Records from a collection
◇ ◇ ◇ ◇ ◇ ◇ ◇

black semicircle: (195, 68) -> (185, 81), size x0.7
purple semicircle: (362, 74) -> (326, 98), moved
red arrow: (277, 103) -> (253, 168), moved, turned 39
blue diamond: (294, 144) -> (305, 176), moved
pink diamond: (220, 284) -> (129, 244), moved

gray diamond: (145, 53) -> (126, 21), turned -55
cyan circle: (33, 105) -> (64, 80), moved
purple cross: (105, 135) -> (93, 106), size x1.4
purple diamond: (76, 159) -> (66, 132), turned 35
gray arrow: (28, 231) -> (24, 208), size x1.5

◇ ◇ ◇ ◇ ◇ ◇ ◇

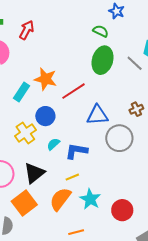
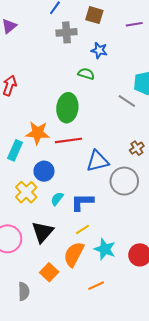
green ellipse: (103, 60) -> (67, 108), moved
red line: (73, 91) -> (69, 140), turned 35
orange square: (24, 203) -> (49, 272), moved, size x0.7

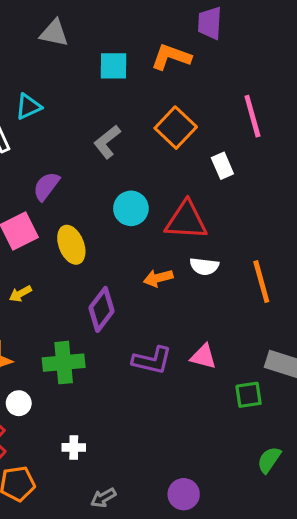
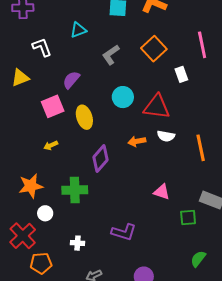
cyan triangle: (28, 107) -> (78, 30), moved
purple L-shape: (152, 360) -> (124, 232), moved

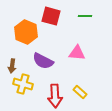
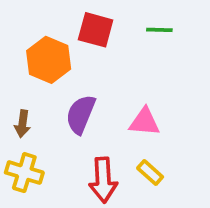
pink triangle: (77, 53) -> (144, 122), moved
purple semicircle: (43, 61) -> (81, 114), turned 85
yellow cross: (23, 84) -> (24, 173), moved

◇ ◇ ◇ ◇ ◇ ◇ ◇

■ What the task asks
Check each line above for the string "triangle" and report how many lines have it, giving only the number.

■ Answer for the task
2